§ What the exercise asks:
Output, exactly and in full, only the lines from the one containing "none -> yellow brick E1:G1 level 2" to the last line of the data. Pictures should not appear.

§ Raw data:
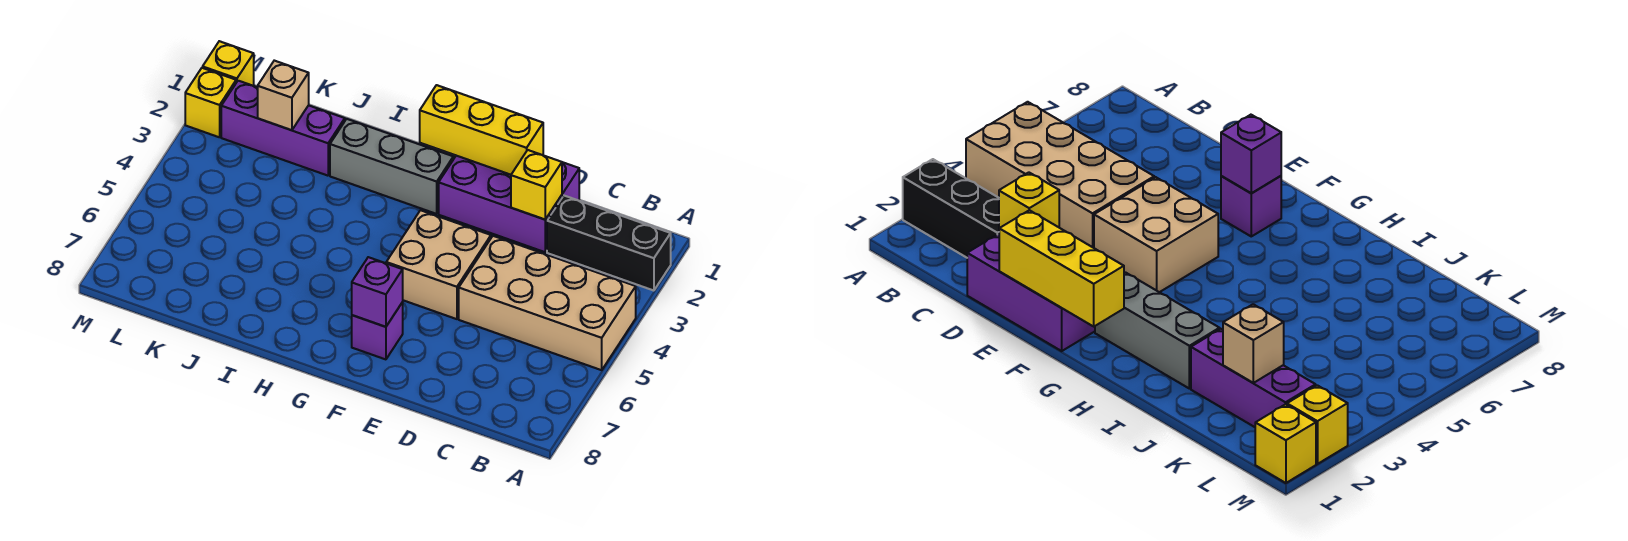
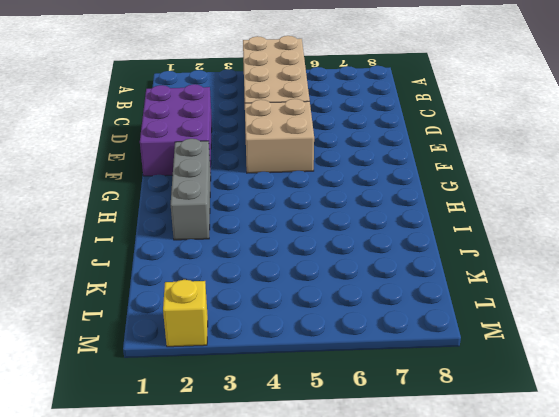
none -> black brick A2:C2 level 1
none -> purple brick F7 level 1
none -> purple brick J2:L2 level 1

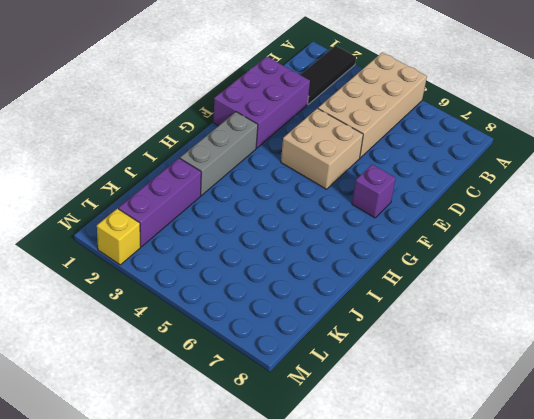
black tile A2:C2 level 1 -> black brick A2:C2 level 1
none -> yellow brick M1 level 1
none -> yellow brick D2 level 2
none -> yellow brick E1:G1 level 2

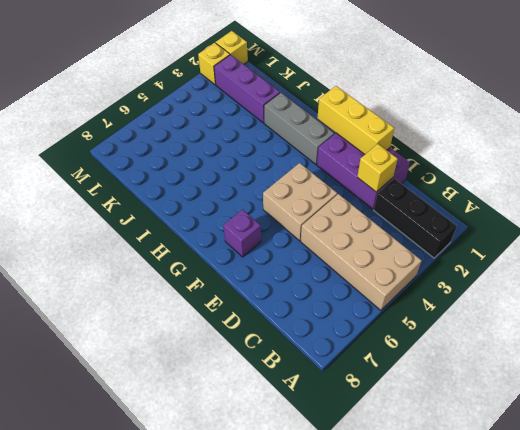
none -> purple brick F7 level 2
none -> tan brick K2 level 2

§ Answer:
none -> yellow brick E1:G1 level 2

none -> purple brick F7 level 2
none -> tan brick K2 level 2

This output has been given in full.